TASK INPUT Start Marker

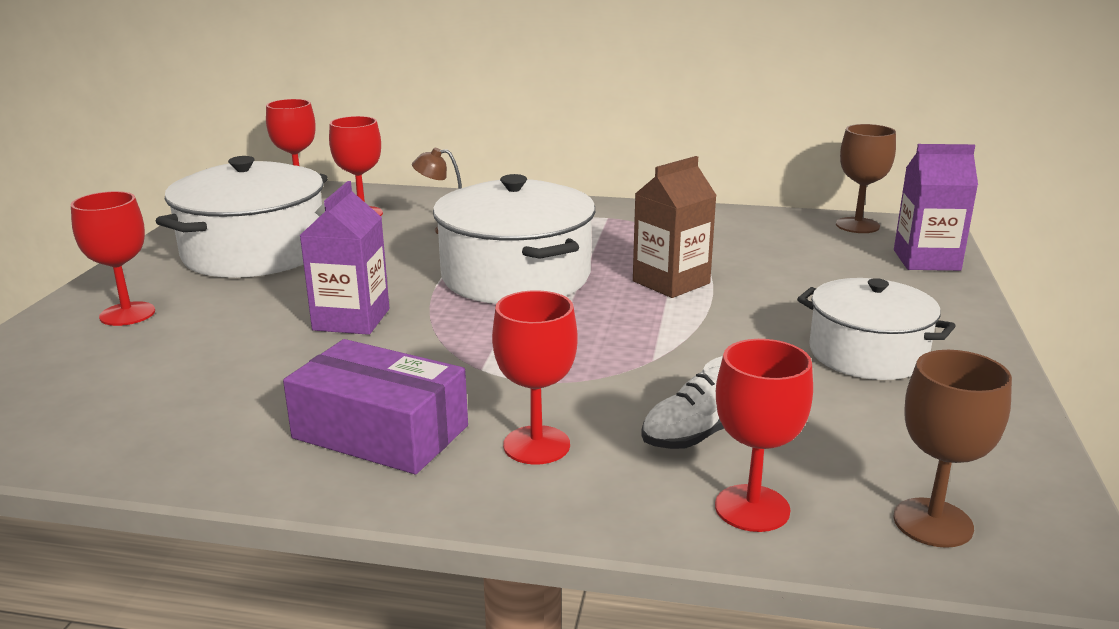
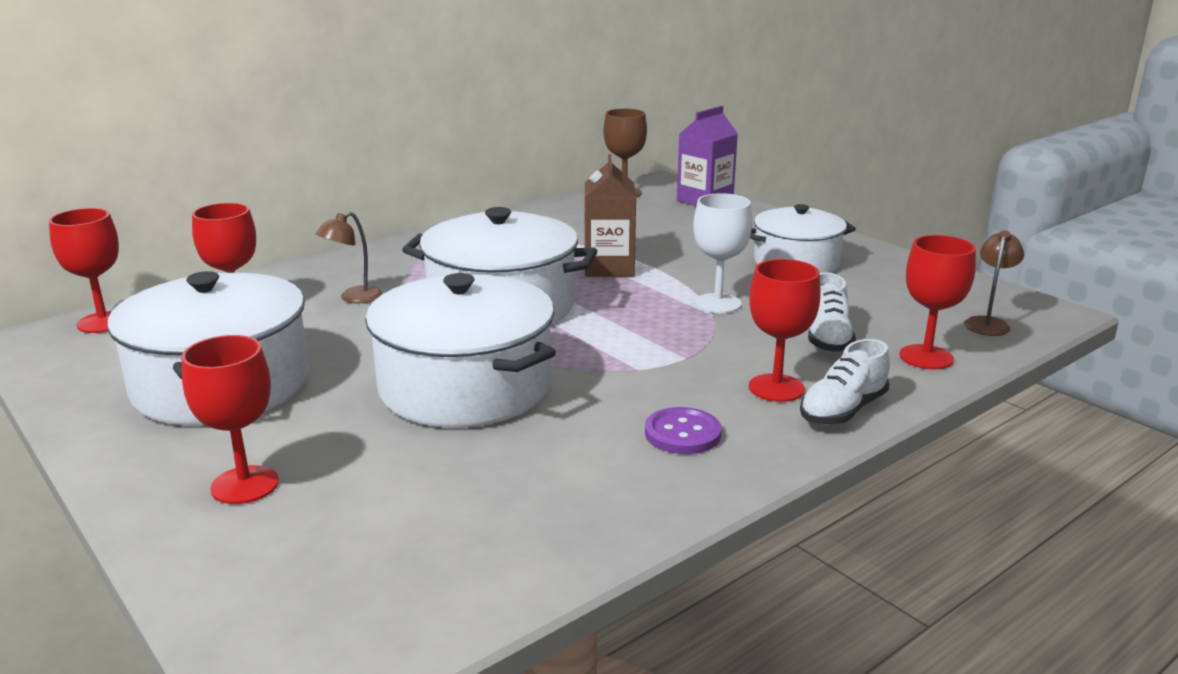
camera: 50 degrees left, 0 degrees up
(351, 319) = (465, 387): purple carton -> white pot
(380, 432) = (682, 433): purple box -> purple button
(537, 498) = (842, 410): none -> white shoe
(682, 353) = (717, 303): none -> white goblet
(933, 523) = (988, 323): brown goblet -> brown lamp

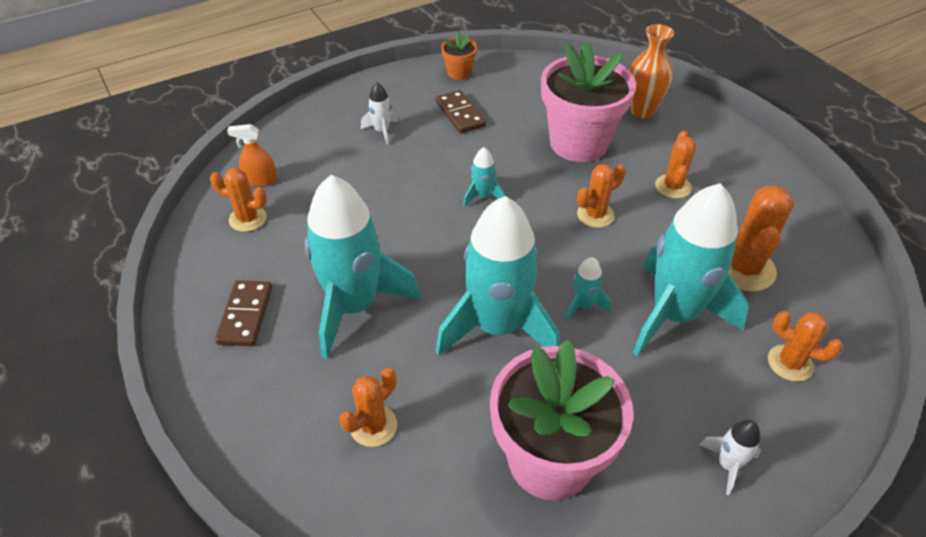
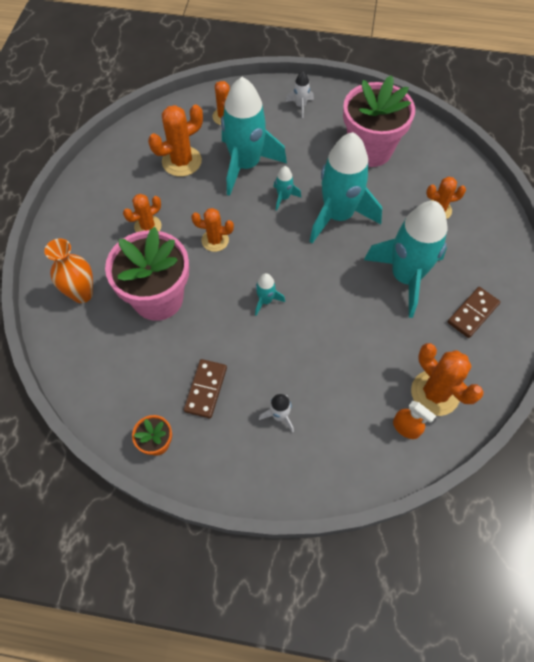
camera: 140 degrees left, 15 degrees up
(247, 219) = (435, 393): orange cactus -> orange cactus, size x1.56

TASK INPUT End Marker

** WHAT YOU HAVE TO DO **
Count the lines above that contain the word "goblet", and give only that number.

** ANSWER FOR THE TASK **
2